*EXERCISE DESCRIPTION*: So that nothing is lost, write out all the lines below exactly.

(Spatial reasoning data)
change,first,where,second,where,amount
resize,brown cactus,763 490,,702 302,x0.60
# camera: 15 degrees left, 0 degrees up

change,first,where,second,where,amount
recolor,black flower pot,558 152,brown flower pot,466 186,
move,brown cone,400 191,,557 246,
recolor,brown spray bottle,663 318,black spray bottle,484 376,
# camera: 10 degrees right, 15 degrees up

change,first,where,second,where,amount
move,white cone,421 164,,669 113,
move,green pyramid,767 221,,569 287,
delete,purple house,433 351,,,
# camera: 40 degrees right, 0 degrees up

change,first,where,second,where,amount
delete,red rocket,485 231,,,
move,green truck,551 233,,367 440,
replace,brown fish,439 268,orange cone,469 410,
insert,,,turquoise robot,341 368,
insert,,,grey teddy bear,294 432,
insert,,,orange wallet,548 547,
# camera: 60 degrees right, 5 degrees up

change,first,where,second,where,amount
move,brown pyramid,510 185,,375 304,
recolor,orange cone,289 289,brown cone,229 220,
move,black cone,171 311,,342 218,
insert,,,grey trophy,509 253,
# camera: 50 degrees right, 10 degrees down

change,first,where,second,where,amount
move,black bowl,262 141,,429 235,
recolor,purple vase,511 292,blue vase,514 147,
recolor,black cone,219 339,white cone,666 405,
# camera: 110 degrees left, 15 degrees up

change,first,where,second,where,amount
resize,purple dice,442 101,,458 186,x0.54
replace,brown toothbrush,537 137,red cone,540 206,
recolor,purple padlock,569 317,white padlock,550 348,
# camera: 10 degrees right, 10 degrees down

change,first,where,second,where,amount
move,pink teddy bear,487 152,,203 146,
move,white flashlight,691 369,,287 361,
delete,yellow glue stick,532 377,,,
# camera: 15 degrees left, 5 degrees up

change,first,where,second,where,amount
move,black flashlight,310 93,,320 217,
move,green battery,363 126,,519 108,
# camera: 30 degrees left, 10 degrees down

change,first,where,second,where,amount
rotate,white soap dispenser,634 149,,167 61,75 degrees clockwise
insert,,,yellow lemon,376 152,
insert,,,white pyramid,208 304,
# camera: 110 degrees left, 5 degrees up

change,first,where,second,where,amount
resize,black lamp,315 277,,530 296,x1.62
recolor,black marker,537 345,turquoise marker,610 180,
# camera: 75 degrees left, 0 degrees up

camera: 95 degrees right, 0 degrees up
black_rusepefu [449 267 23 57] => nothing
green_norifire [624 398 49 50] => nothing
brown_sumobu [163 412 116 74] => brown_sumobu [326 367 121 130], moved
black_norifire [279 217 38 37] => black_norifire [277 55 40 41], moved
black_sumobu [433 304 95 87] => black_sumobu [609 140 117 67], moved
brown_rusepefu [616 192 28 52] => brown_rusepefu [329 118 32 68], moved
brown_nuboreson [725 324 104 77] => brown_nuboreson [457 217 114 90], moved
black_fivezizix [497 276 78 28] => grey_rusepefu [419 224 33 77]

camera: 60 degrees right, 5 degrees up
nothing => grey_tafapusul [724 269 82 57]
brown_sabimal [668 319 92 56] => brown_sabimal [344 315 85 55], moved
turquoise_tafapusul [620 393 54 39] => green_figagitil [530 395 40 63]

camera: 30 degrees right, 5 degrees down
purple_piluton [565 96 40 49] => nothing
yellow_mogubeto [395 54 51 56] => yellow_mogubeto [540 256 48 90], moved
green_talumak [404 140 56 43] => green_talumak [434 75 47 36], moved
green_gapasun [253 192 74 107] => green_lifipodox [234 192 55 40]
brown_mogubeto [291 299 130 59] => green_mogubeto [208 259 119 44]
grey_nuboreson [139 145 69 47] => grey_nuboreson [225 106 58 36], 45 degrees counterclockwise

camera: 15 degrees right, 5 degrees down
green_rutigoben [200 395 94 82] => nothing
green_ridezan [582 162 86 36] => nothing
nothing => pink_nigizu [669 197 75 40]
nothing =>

*ANSWER TO THIS PROBLEM*:
change,first,where,second,where,amount
resize,brown cactus,763 490,,702 302,x0.60
# camera: 15 degrees left, 0 degrees up

change,first,where,second,where,amount
recolor,black flower pot,558 152,brown flower pot,466 186,
move,brown cone,400 191,,557 246,
recolor,brown spray bottle,663 318,black spray bottle,484 376,
# camera: 10 degrees right, 15 degrees up

change,first,where,second,where,amount
move,white cone,421 164,,669 113,
move,green pyramid,767 221,,569 287,
delete,purple house,433 351,,,
# camera: 40 degrees right, 0 degrees up

change,first,where,second,where,amount
delete,red rocket,485 231,,,
move,green truck,551 233,,367 440,
replace,brown fish,439 268,orange cone,469 410,
insert,,,turquoise robot,341 368,
insert,,,grey teddy bear,294 432,
insert,,,orange wallet,548 547,
# camera: 60 degrees right, 5 degrees up

change,first,where,second,where,amount
move,brown pyramid,510 185,,375 304,
recolor,orange cone,289 289,brown cone,229 220,
move,black cone,171 311,,342 218,
insert,,,grey trophy,509 253,
# camera: 50 degrees right, 10 degrees down

change,first,where,second,where,amount
move,black bowl,262 141,,429 235,
recolor,purple vase,511 292,blue vase,514 147,
recolor,black cone,219 339,white cone,666 405,
# camera: 110 degrees left, 15 degrees up

change,first,where,second,where,amount
resize,purple dice,442 101,,458 186,x0.54
replace,brown toothbrush,537 137,red cone,540 206,
recolor,purple padlock,569 317,white padlock,550 348,
# camera: 10 degrees right, 10 degrees down

change,first,where,second,where,amount
move,pink teddy bear,487 152,,203 146,
move,white flashlight,691 369,,287 361,
delete,yellow glue stick,532 377,,,
# camera: 15 degrees left, 5 degrees up

change,first,where,second,where,amount
move,black flashlight,310 93,,320 217,
move,green battery,363 126,,519 108,
# camera: 30 degrees left, 10 degrees down

change,first,where,second,where,amount
rotate,white soap dispenser,634 149,,167 61,75 degrees clockwise
insert,,,yellow lemon,376 152,
insert,,,white pyramid,208 304,
# camera: 110 degrees left, 5 degrees up

change,first,where,second,where,amount
resize,black lamp,315 277,,530 296,x1.62
recolor,black marker,537 345,turquoise marker,610 180,
# camera: 75 degrees left, 0 degrees up

camera: 95 degrees right, 0 degrees up
black_rusepefu [449 267 23 57] => nothing
green_norifire [624 398 49 50] => nothing
brown_sumobu [163 412 116 74] => brown_sumobu [326 367 121 130], moved
black_norifire [279 217 38 37] => black_norifire [277 55 40 41], moved
black_sumobu [433 304 95 87] => black_sumobu [609 140 117 67], moved
brown_rusepefu [616 192 28 52] => brown_rusepefu [329 118 32 68], moved
brown_nuboreson [725 324 104 77] => brown_nuboreson [457 217 114 90], moved
black_fivezizix [497 276 78 28] => grey_rusepefu [419 224 33 77]

camera: 60 degrees right, 5 degrees up
nothing => grey_tafapusul [724 269 82 57]
brown_sabimal [668 319 92 56] => brown_sabimal [344 315 85 55], moved
turquoise_tafapusul [620 393 54 39] => green_figagitil [530 395 40 63]

camera: 30 degrees right, 5 degrees down
purple_piluton [565 96 40 49] => nothing
yellow_mogubeto [395 54 51 56] => yellow_mogubeto [540 256 48 90], moved
green_talumak [404 140 56 43] => green_talumak [434 75 47 36], moved
green_gapasun [253 192 74 107] => green_lifipodox [234 192 55 40]
brown_mogubeto [291 299 130 59] => green_mogubeto [208 259 119 44]
grey_nuboreson [139 145 69 47] => grey_nuboreson [225 106 58 36], 45 degrees counterclockwise

camera: 15 degrees right, 5 degrees down
green_rutigoben [200 395 94 82] => nothing
green_ridezan [582 162 86 36] => nothing
nothing => pink_nigizu [669 197 75 40]
nothing =>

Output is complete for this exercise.